Aim of the task
Put each line of the records below into a Markdown table with two columns, Row and Line. Give the row number and the line, and skip any blank lines.

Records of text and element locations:
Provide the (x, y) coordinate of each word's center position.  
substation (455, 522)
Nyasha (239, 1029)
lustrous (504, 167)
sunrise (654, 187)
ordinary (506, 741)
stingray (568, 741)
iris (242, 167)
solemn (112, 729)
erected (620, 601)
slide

Written solution
| Row | Line |
|---|---|
| 1 | Provide the (x, y) coordinate of each word's center position.   |
| 2 | substation (455, 522) |
| 3 | Nyasha (239, 1029) |
| 4 | lustrous (504, 167) |
| 5 | sunrise (654, 187) |
| 6 | ordinary (506, 741) |
| 7 | stingray (568, 741) |
| 8 | iris (242, 167) |
| 9 | solemn (112, 729) |
| 10 | erected (620, 601) |
| 11 | slide |